(Object tracking records)
<<<<

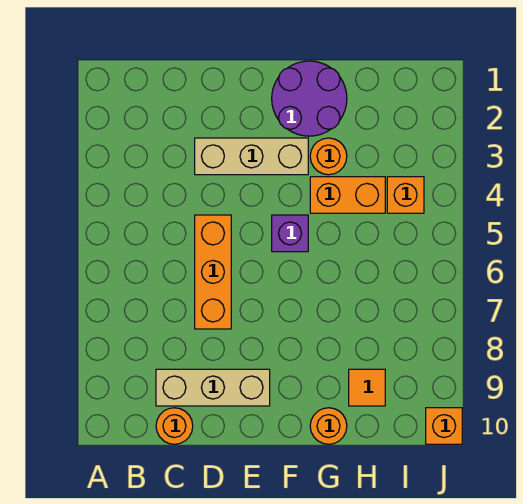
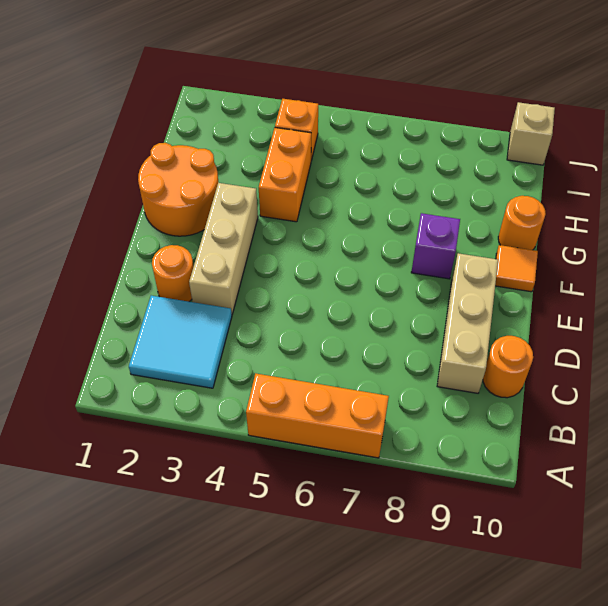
none -> cyan tile B2:C3 level 1
orange brick D5:D7 level 1 -> orange brick A5:A7 level 1
purple round brick F1:G2 level 1 -> orange round brick F1:G2 level 1
purple brick F5 level 1 -> purple brick F8 level 1
orange round brick G3 level 1 -> orange round brick D2 level 1
orange tile H9 level 1 -> orange tile F10 level 1
orange brick J10 level 1 -> tan brick J10 level 1

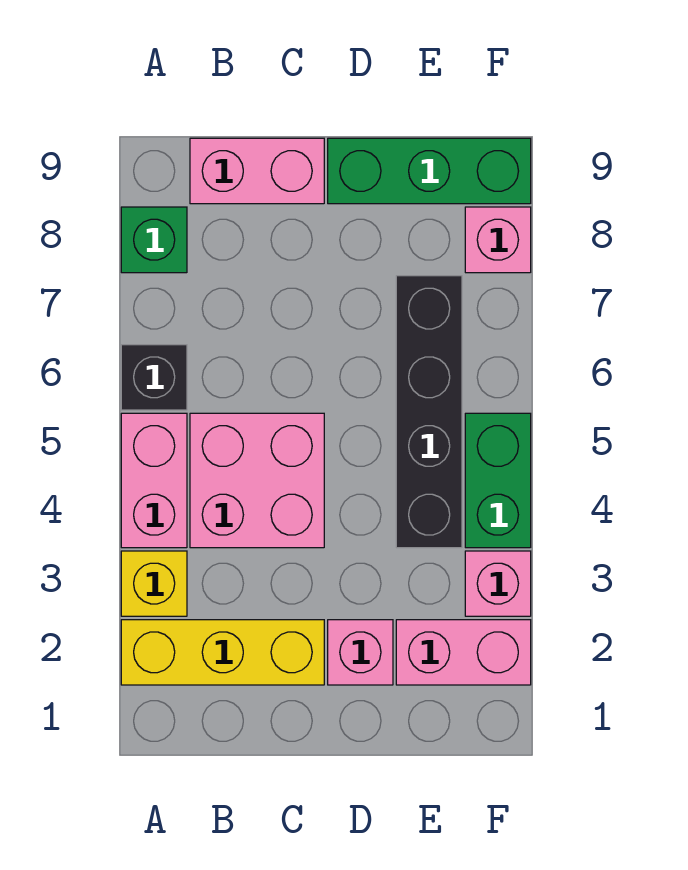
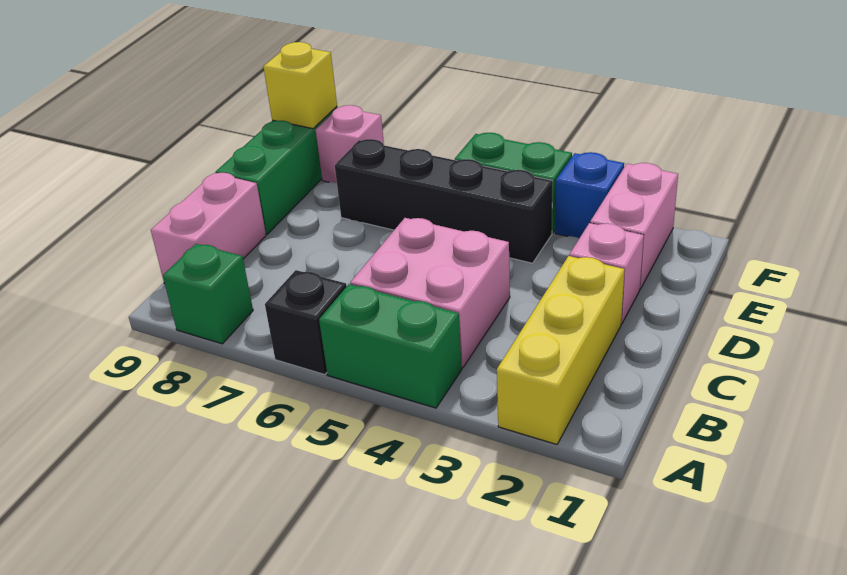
yellow brick A3 level 1 -> yellow brick F9 level 2
pink brick A4:A5 level 1 -> green brick A4:A5 level 1
pink brick F3 level 1 -> blue brick F3 level 1

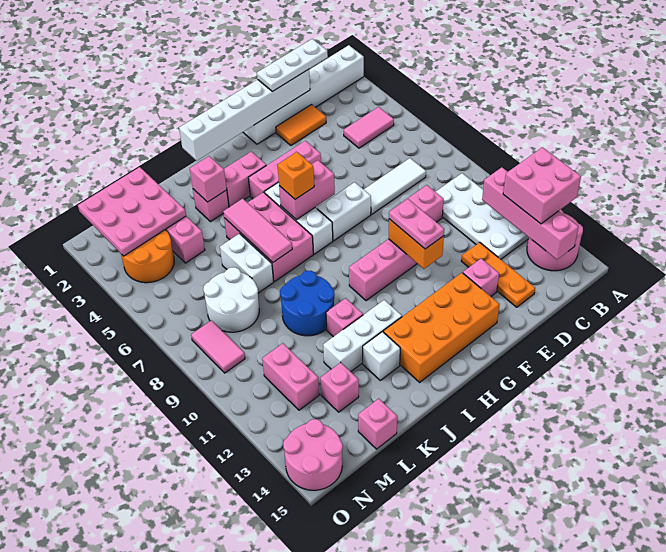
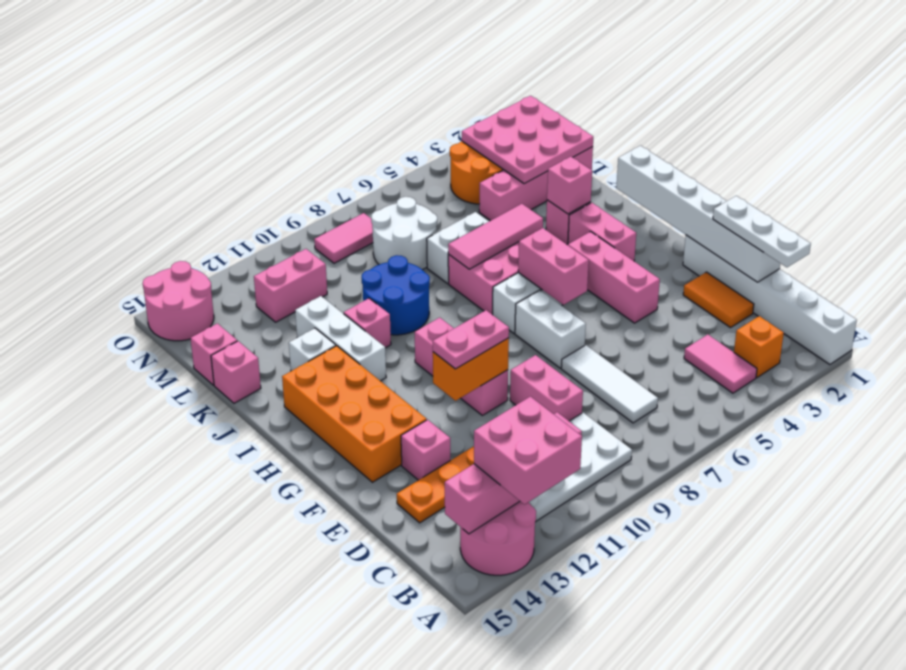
orange brick H6 level 3 -> orange brick B3 level 1
pink brick L13 level 1 -> pink brick K15 level 1

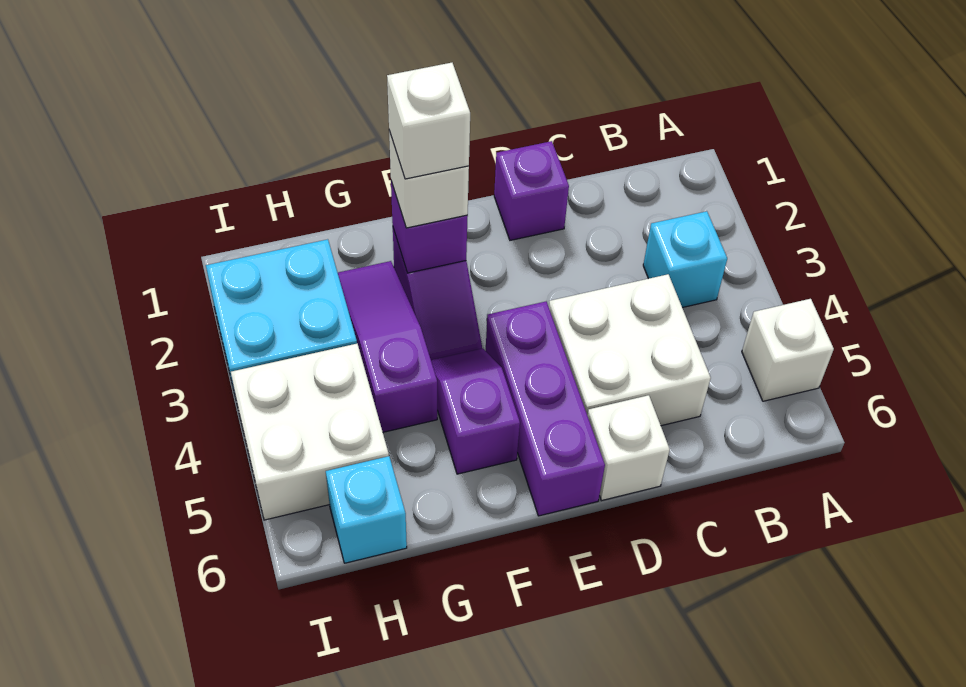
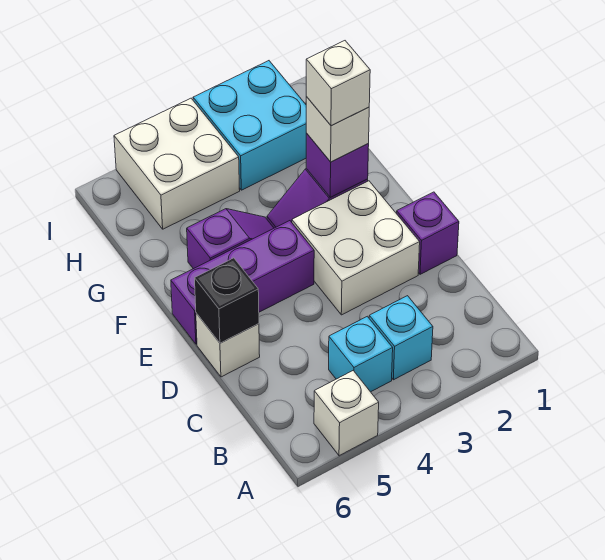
white brick C4:D5 level 1 -> white brick D2:E3 level 1
none -> black brick D6 level 2
purple slope G2:G4 level 1 top 4 -> none
cyan brick H6 level 1 -> cyan brick B4 level 1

>>>>

#### [Exercise objective]
Filter the entries above and return only the lines holding "none".

#### [Response area]
none -> cyan tile B2:C3 level 1
none -> black brick D6 level 2
purple slope G2:G4 level 1 top 4 -> none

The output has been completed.